**What you are asked to do**
The answer should hold only the lines from the one that contains "R10: 39k (FILT, OUT) -> 470 (FILT, OUT)" through the last line of the material, repeated exactly, without pictures.

* * * * * * *

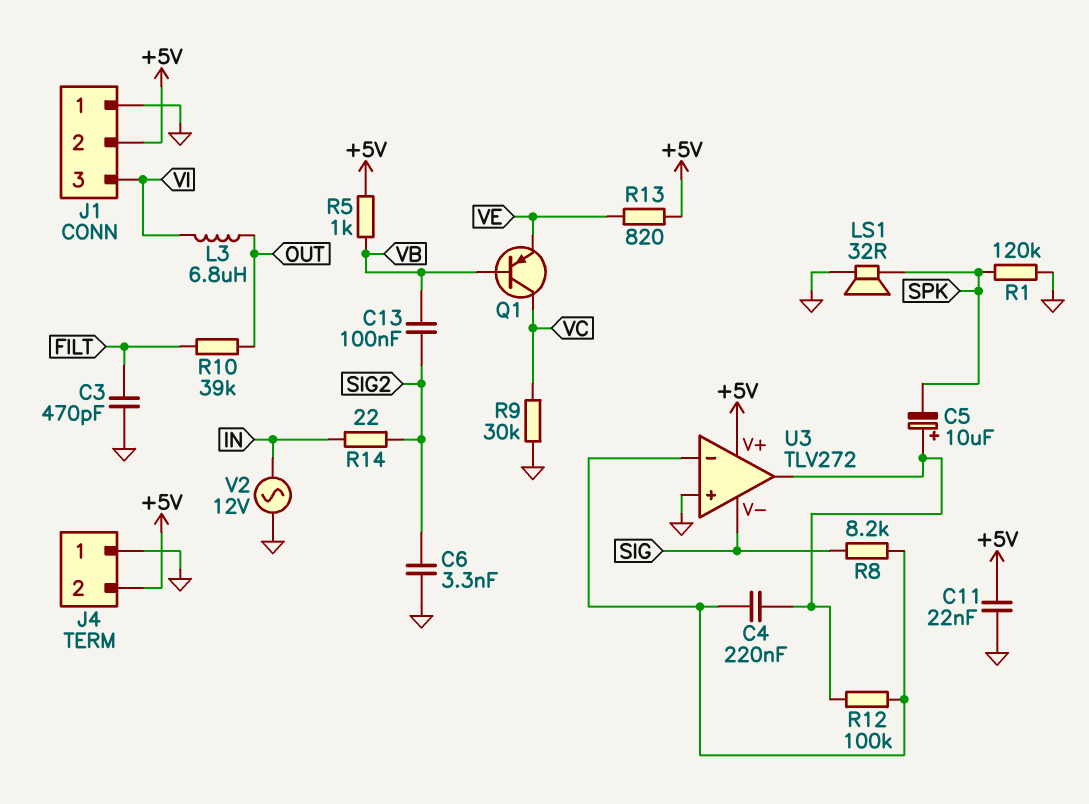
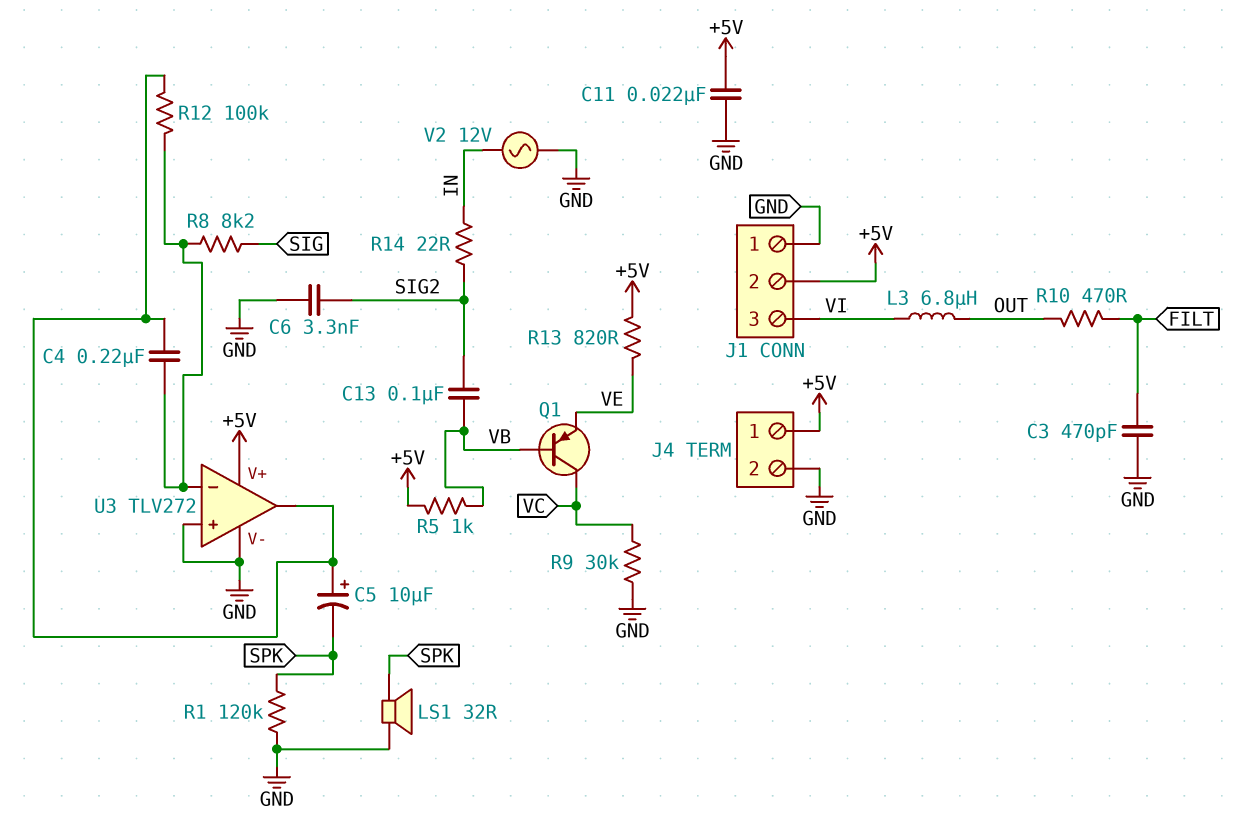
J4 pin 1: GND -> +5V
J4 pin 2: +5V -> GND
R10: 39k (FILT, OUT) -> 470 (FILT, OUT)
U3 pin V-: SIG -> GND

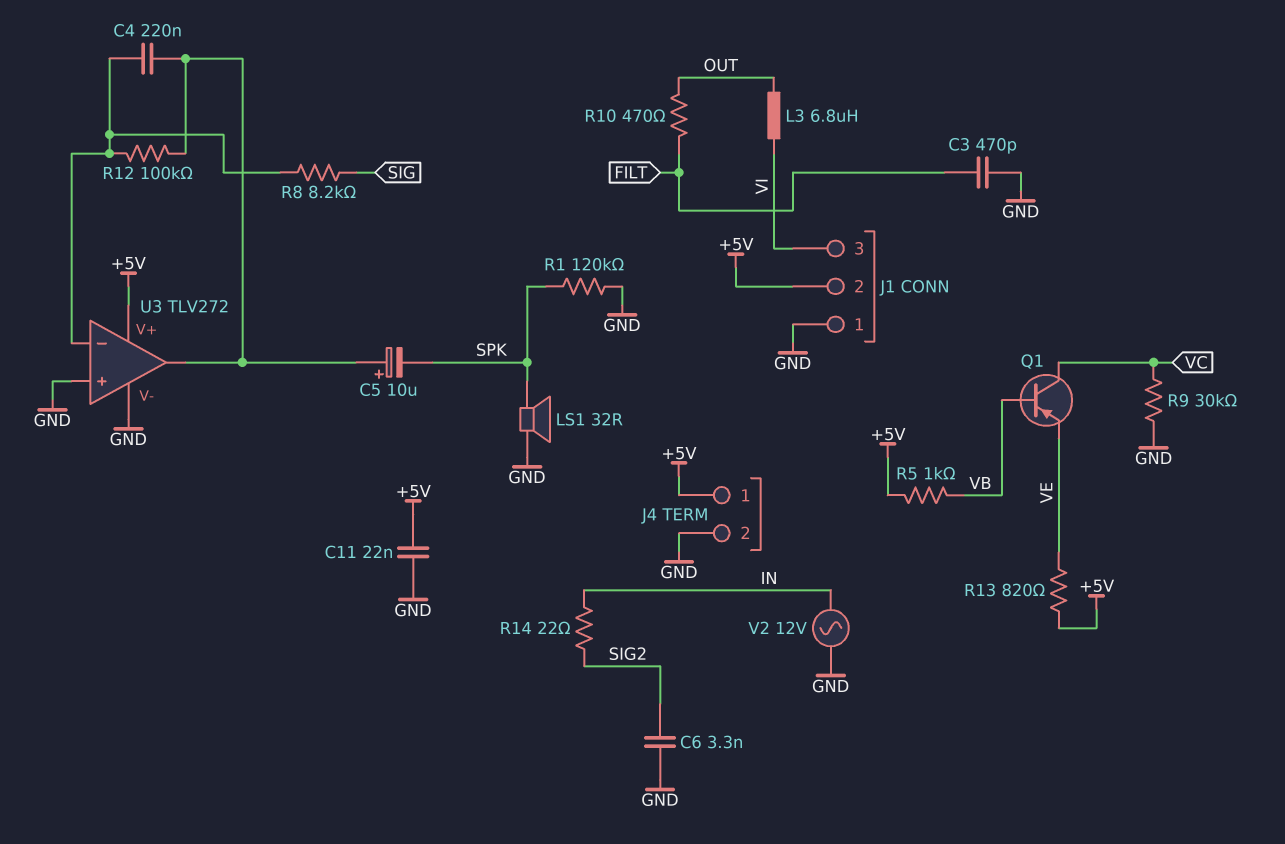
C13: 100nF (SIG2, VB) -> none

* * * * * * *

**Solution below**
R10: 39k (FILT, OUT) -> 470 (FILT, OUT)
U3 pin V-: SIG -> GND

C13: 100nF (SIG2, VB) -> none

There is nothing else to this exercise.